Input data.
....................

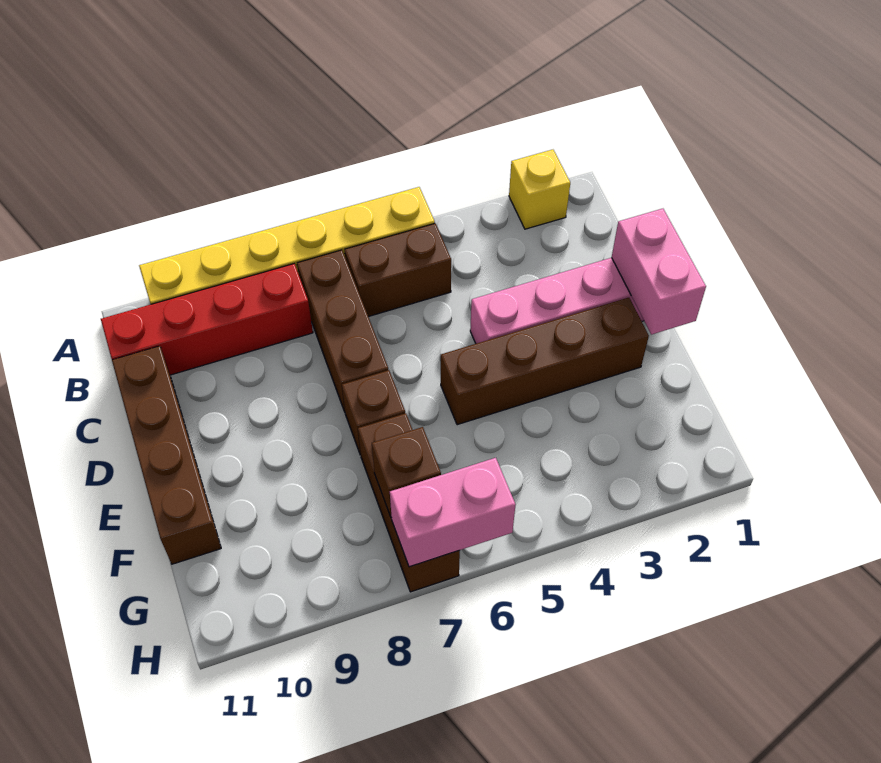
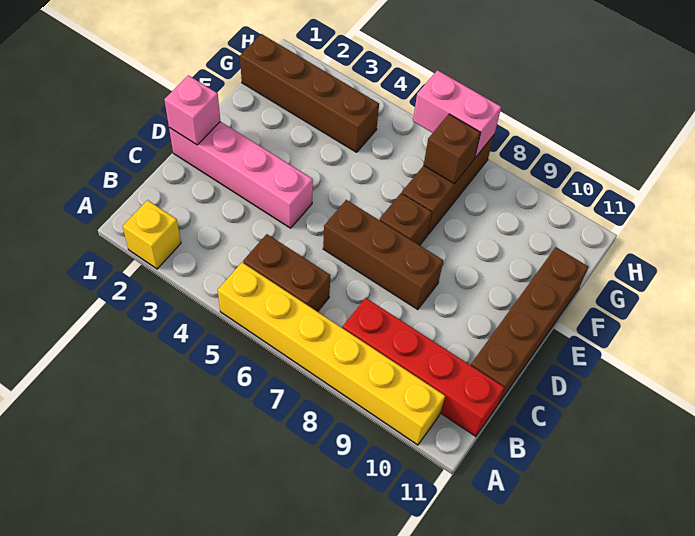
brown brick B7:D7 level 1 -> brown brick D6:D8 level 1
pink brick D1:E1 level 2 -> pink brick D1 level 2
brown brick E2:E5 level 1 -> brown brick G1:G4 level 1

....................

Task to carry out. Please print all the data above word for word. Pictures should not appear in the copy.

Answer.
brown brick B7:D7 level 1 -> brown brick D6:D8 level 1
pink brick D1:E1 level 2 -> pink brick D1 level 2
brown brick E2:E5 level 1 -> brown brick G1:G4 level 1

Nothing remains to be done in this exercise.